Change detection outputs:
+++++

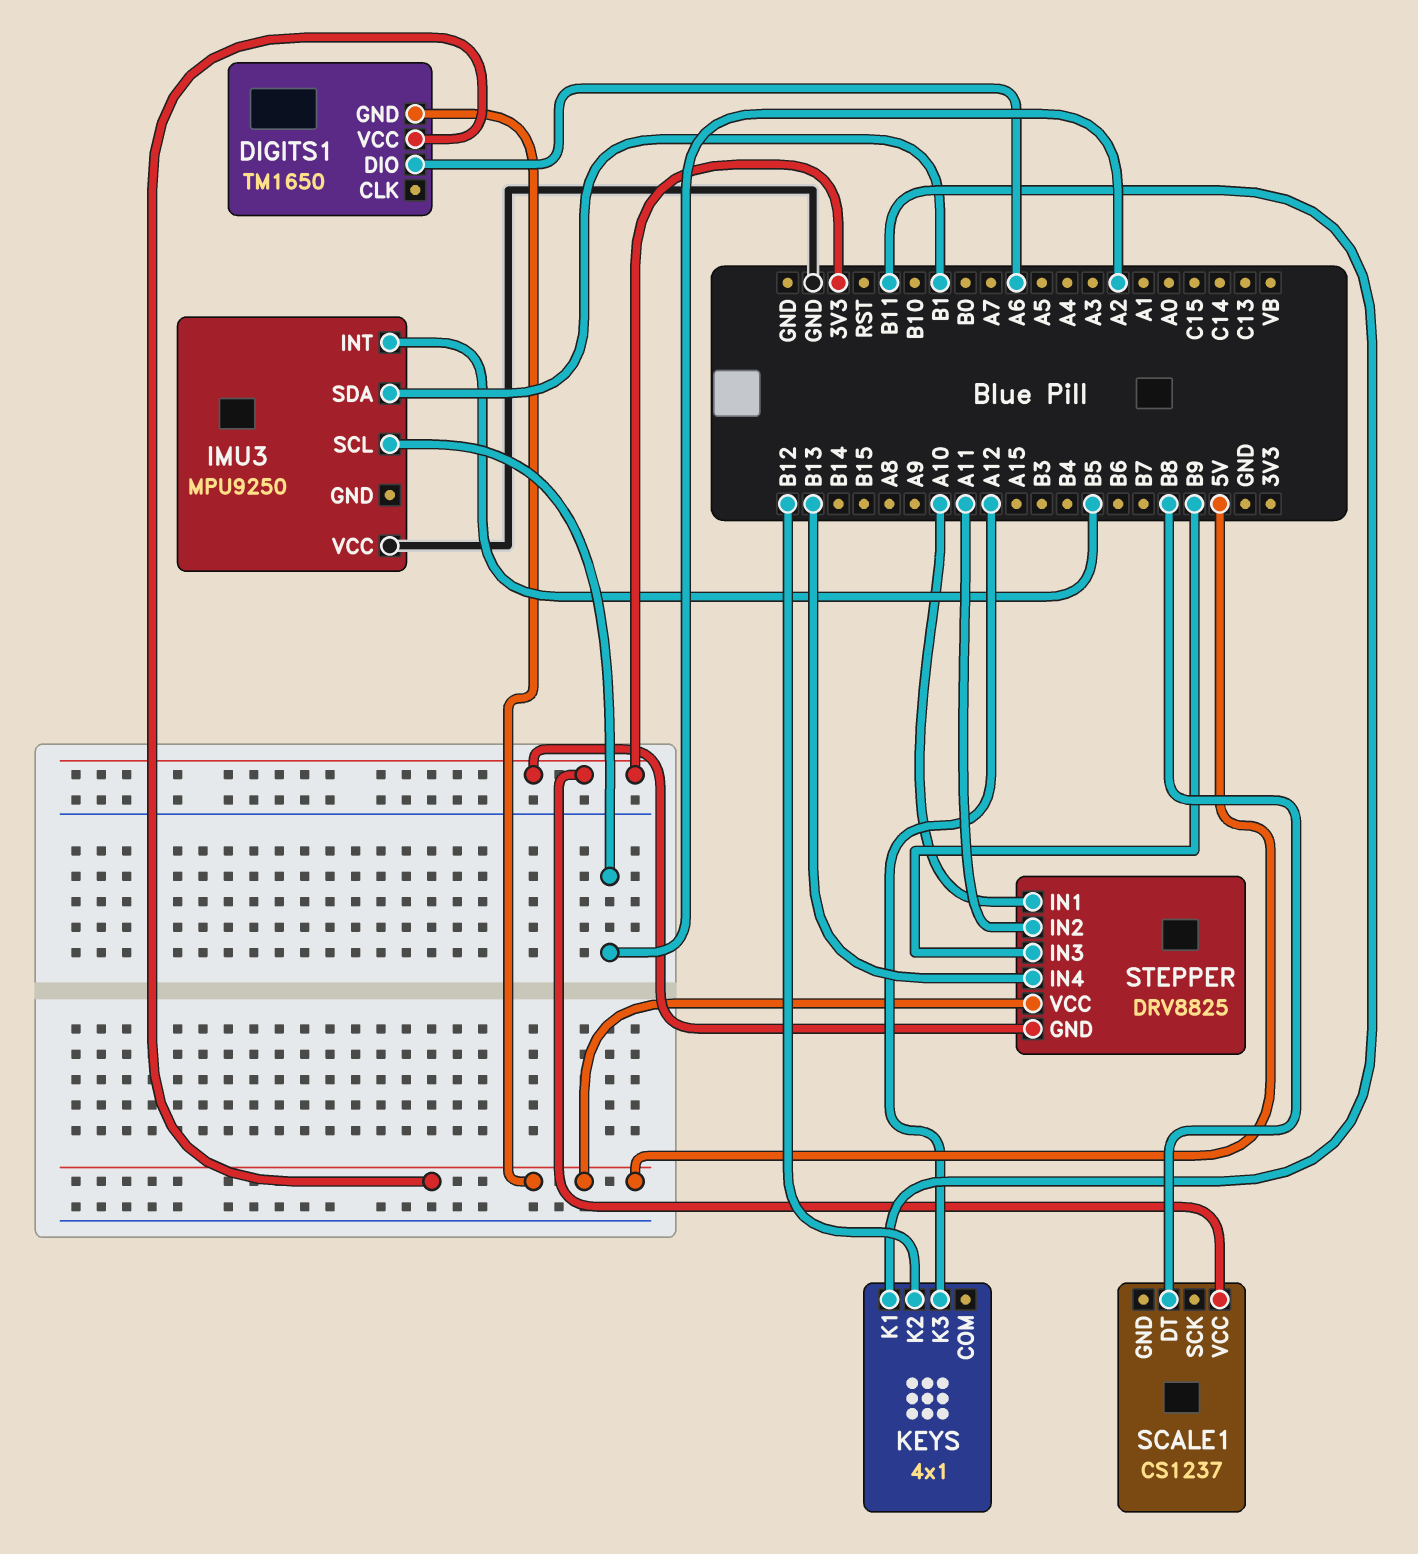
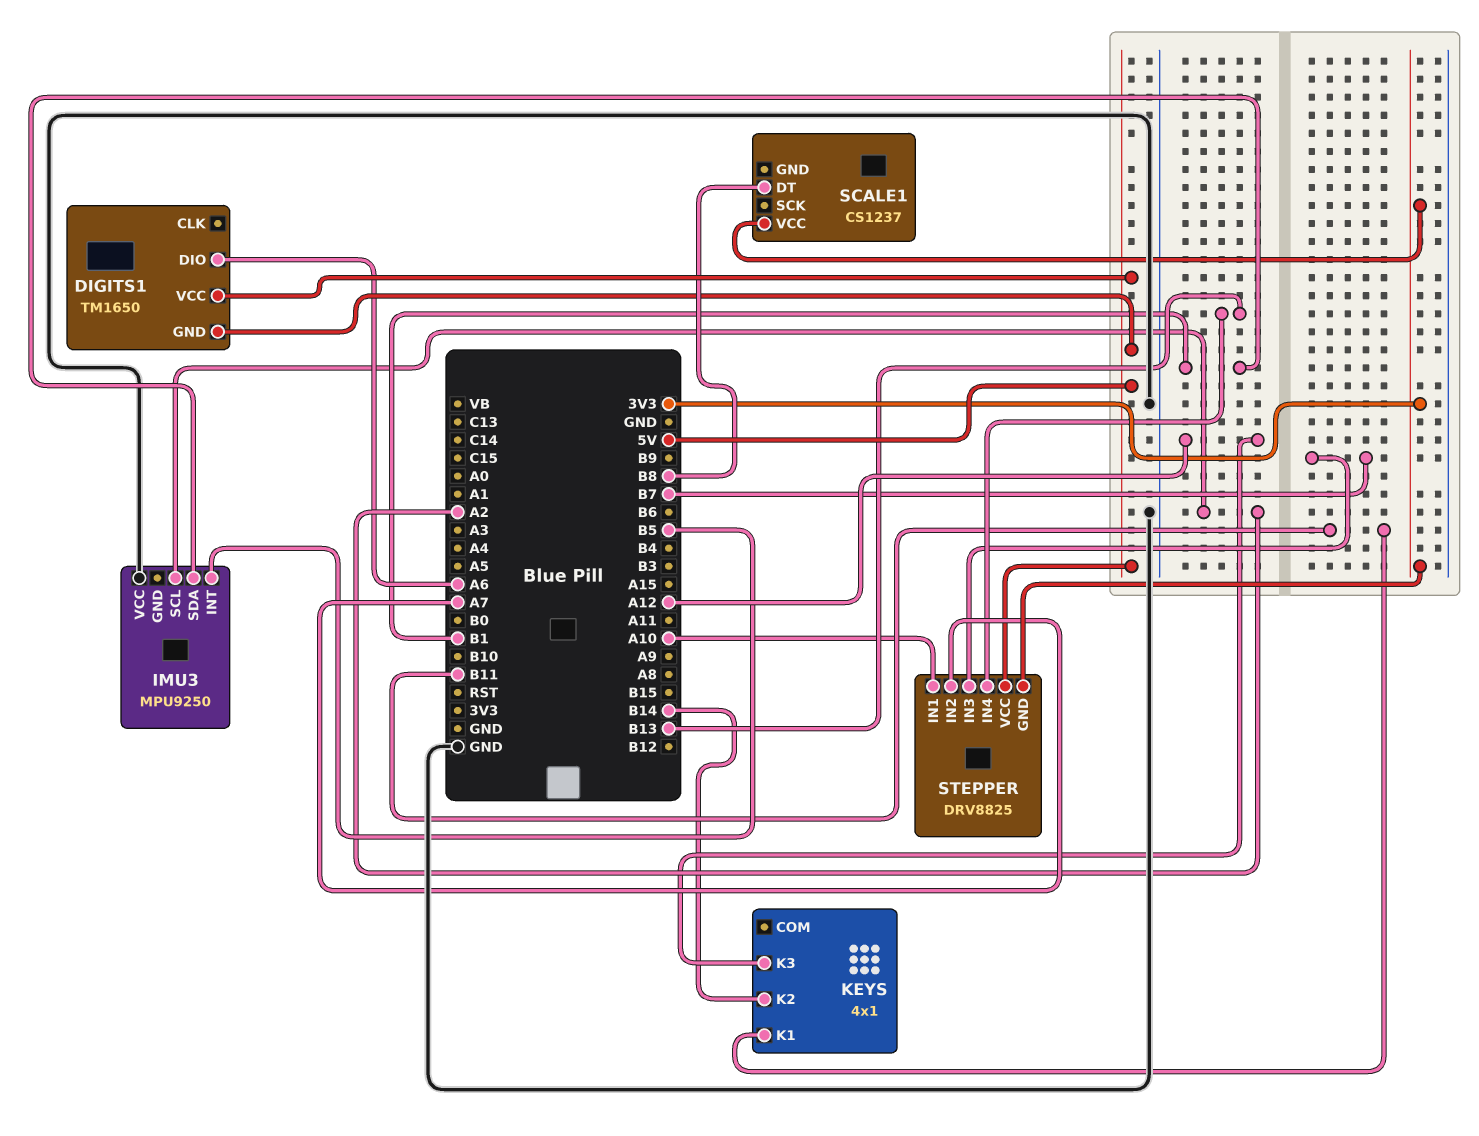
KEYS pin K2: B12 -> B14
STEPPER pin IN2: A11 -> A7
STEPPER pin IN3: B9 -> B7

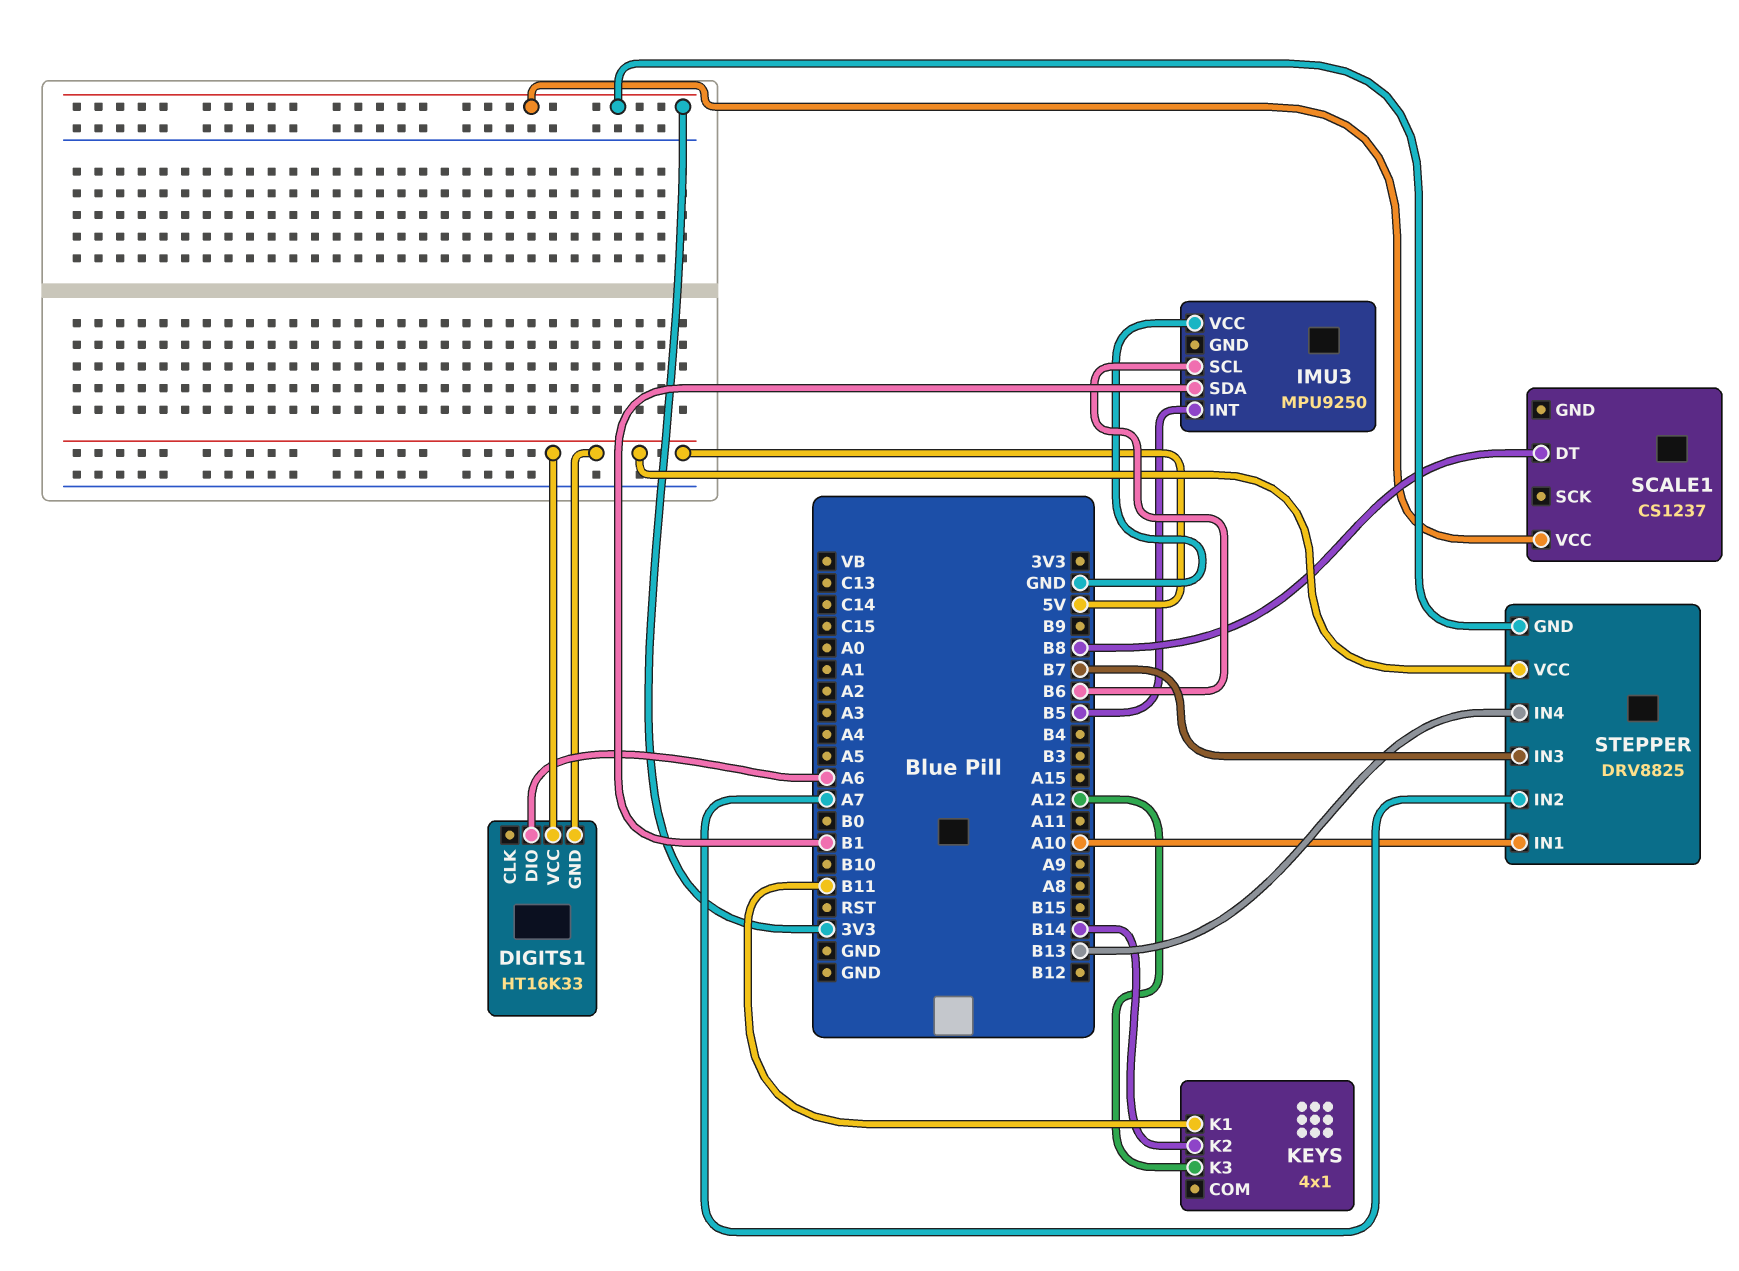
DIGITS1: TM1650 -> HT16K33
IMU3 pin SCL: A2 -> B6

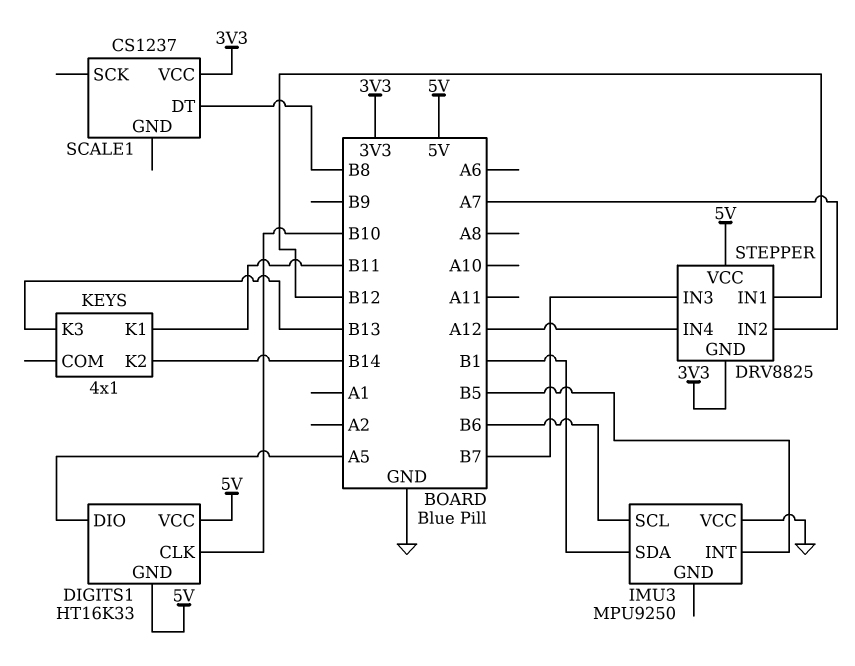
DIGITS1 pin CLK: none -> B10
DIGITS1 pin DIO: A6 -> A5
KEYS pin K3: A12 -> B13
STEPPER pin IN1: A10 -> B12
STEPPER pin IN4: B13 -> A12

+++++

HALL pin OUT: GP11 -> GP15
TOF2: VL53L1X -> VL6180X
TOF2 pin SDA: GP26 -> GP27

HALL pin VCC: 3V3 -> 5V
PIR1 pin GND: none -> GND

+++++

**Work to complete:** What should come back is an exact copy of the lines above from the line with "KEYS pin K2: B12 -> B14" to the line with "STEPPER pin IN4: B13 -> A12", both included, minus the pictures.

**Reply:**
KEYS pin K2: B12 -> B14
STEPPER pin IN2: A11 -> A7
STEPPER pin IN3: B9 -> B7

DIGITS1: TM1650 -> HT16K33
IMU3 pin SCL: A2 -> B6

DIGITS1 pin CLK: none -> B10
DIGITS1 pin DIO: A6 -> A5
KEYS pin K3: A12 -> B13
STEPPER pin IN1: A10 -> B12
STEPPER pin IN4: B13 -> A12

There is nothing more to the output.